TASK PROMPT | Once the pictures are set aside, reproduce all of the records exactly.

SOURCE RECORDS |
= = = = = = =
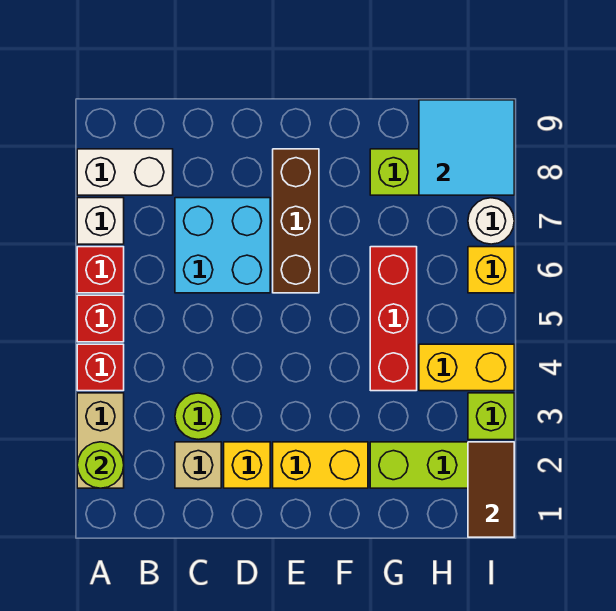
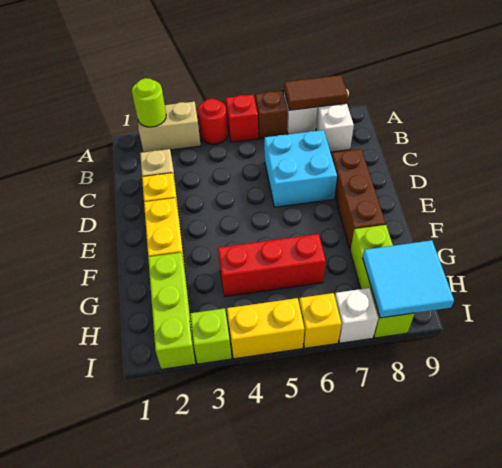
red 1x1 brick [77,344,124,391] -> red 1x1 round brick [198,99,228,144]
red 1x1 brick [77,247,124,293] -> brown 1x1 brick [255,91,288,139]
lime 1x1 round brick [175,393,221,439] -> none
brown 1x3 brick [273,149,319,293] -> brown 1x3 brick turned to [332,149,386,250]
yellow 1x2 brick [419,344,514,391] -> yellow 1x2 brick turned to [227,298,304,359]
brown 1x2 tile [468,442,514,537] -> brown 1x2 tile moved to [284,75,348,110]
white 1x1 round brick [468,198,514,244] -> white 1x1 brick [335,288,378,343]

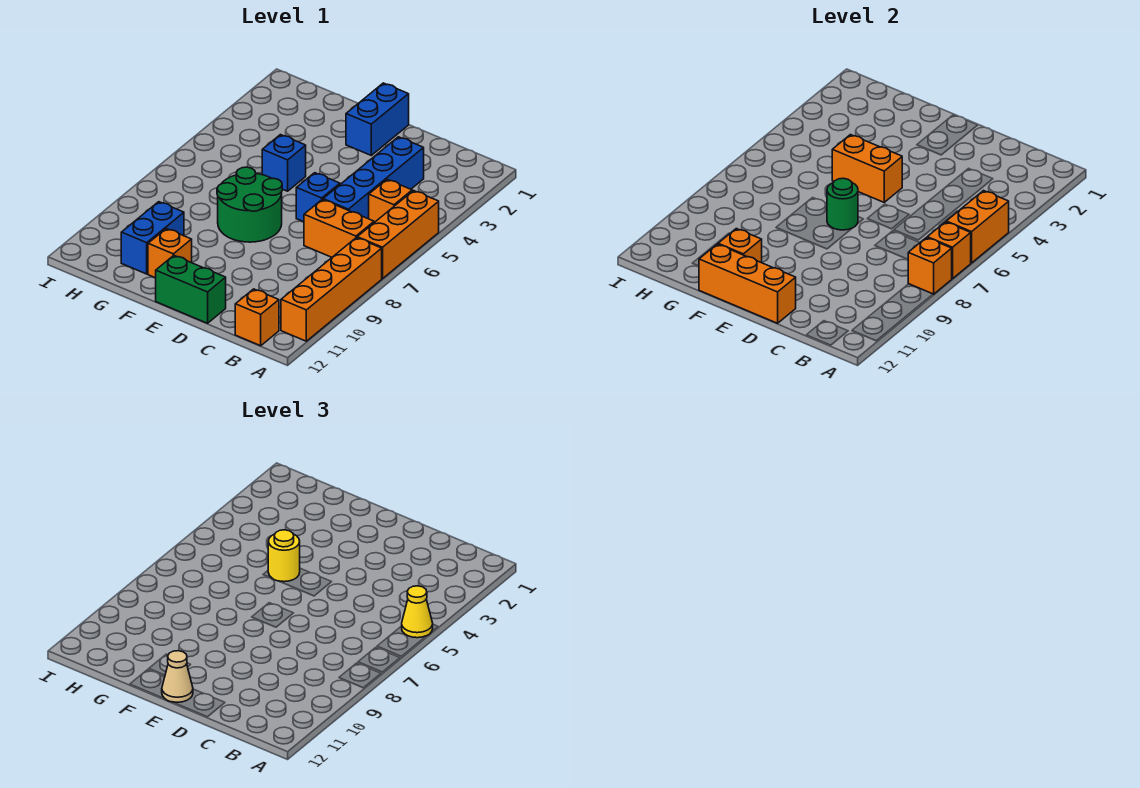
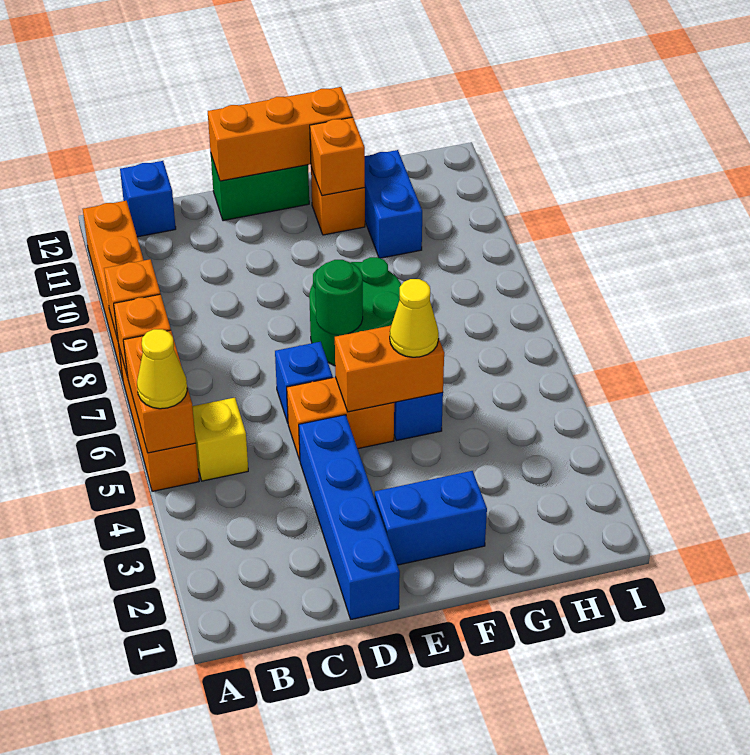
orange 1x1 brick [369,180,412,223] -> yellow 1x1 brick [192,398,248,481]
orange 1x2 brick [304,200,374,257] -> orange 1x2 brick moved to [287,377,394,460]
orange 1x1 brick [235,289,279,346] -> blue 1x1 brick [120,161,176,237]
blue 1x4 brick [323,137,424,219] -> blue 1x4 brick moved to [299,415,400,619]
blue 1x2 brick [346,83,409,155] -> blue 1x2 brick turned to [375,471,487,565]
tan 1x1 cone [162,651,193,702] -> none
yellow 1x1 round brick [268,530,300,582] -> yellow 1x1 cone [390,279,439,357]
= = = = = = =
WRITTEN RESPONSE |
red 1x1 brick [77,344,124,391] -> red 1x1 round brick [198,99,228,144]
red 1x1 brick [77,247,124,293] -> brown 1x1 brick [255,91,288,139]
lime 1x1 round brick [175,393,221,439] -> none
brown 1x3 brick [273,149,319,293] -> brown 1x3 brick turned to [332,149,386,250]
yellow 1x2 brick [419,344,514,391] -> yellow 1x2 brick turned to [227,298,304,359]
brown 1x2 tile [468,442,514,537] -> brown 1x2 tile moved to [284,75,348,110]
white 1x1 round brick [468,198,514,244] -> white 1x1 brick [335,288,378,343]

orange 1x1 brick [369,180,412,223] -> yellow 1x1 brick [192,398,248,481]
orange 1x2 brick [304,200,374,257] -> orange 1x2 brick moved to [287,377,394,460]
orange 1x1 brick [235,289,279,346] -> blue 1x1 brick [120,161,176,237]
blue 1x4 brick [323,137,424,219] -> blue 1x4 brick moved to [299,415,400,619]
blue 1x2 brick [346,83,409,155] -> blue 1x2 brick turned to [375,471,487,565]
tan 1x1 cone [162,651,193,702] -> none
yellow 1x1 round brick [268,530,300,582] -> yellow 1x1 cone [390,279,439,357]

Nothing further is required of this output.